[Items from a dataset]
============

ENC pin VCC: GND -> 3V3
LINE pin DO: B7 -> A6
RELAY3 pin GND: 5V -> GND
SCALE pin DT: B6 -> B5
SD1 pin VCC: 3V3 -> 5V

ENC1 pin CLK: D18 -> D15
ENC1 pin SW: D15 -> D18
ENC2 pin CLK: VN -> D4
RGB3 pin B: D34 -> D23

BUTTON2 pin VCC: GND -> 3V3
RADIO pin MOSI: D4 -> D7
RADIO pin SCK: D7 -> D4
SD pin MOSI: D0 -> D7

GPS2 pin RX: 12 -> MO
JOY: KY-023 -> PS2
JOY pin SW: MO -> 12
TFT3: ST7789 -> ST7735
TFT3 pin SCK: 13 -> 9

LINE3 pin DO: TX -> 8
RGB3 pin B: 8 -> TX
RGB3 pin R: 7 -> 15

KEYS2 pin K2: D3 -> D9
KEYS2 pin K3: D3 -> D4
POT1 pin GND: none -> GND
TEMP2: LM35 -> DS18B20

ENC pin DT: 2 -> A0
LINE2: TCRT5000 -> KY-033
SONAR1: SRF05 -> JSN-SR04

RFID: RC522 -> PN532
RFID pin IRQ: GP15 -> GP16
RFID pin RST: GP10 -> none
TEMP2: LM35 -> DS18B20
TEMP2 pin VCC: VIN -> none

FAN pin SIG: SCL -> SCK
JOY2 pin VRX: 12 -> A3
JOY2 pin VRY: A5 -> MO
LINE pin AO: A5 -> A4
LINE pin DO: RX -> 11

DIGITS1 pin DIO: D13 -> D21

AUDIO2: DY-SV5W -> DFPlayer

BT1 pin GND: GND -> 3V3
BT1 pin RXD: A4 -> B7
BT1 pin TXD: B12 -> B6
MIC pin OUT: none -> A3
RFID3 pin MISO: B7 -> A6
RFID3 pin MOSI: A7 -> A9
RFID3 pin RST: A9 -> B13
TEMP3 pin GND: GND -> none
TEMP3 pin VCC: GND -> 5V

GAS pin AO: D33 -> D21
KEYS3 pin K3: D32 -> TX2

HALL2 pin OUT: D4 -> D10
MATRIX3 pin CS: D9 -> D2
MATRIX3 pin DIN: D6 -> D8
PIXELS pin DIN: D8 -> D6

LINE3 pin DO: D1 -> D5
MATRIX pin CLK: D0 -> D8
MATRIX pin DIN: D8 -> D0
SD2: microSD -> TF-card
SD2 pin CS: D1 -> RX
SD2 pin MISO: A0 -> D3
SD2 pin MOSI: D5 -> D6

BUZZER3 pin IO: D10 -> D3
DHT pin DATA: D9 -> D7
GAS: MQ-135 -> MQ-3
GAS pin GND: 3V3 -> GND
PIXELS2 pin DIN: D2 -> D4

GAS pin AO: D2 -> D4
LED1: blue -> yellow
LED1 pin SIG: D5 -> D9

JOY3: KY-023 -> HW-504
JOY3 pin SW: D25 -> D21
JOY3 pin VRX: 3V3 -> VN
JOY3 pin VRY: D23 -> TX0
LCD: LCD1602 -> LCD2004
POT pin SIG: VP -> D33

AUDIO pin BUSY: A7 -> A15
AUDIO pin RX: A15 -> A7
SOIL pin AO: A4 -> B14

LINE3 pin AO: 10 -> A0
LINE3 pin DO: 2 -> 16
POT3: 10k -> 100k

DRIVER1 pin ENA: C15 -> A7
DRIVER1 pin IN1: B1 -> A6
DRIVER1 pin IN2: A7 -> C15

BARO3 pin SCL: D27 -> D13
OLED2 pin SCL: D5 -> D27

============

- [Action item]
Would you print, exactly as written, every line above from the one holding "BUTTON2 pin VCC: GND -> 3V3" through the one holding "TEMP2 pin VCC: VIN -> none", with both included and no other lines?

- [Solution for this task]
BUTTON2 pin VCC: GND -> 3V3
RADIO pin MOSI: D4 -> D7
RADIO pin SCK: D7 -> D4
SD pin MOSI: D0 -> D7

GPS2 pin RX: 12 -> MO
JOY: KY-023 -> PS2
JOY pin SW: MO -> 12
TFT3: ST7789 -> ST7735
TFT3 pin SCK: 13 -> 9

LINE3 pin DO: TX -> 8
RGB3 pin B: 8 -> TX
RGB3 pin R: 7 -> 15

KEYS2 pin K2: D3 -> D9
KEYS2 pin K3: D3 -> D4
POT1 pin GND: none -> GND
TEMP2: LM35 -> DS18B20

ENC pin DT: 2 -> A0
LINE2: TCRT5000 -> KY-033
SONAR1: SRF05 -> JSN-SR04

RFID: RC522 -> PN532
RFID pin IRQ: GP15 -> GP16
RFID pin RST: GP10 -> none
TEMP2: LM35 -> DS18B20
TEMP2 pin VCC: VIN -> none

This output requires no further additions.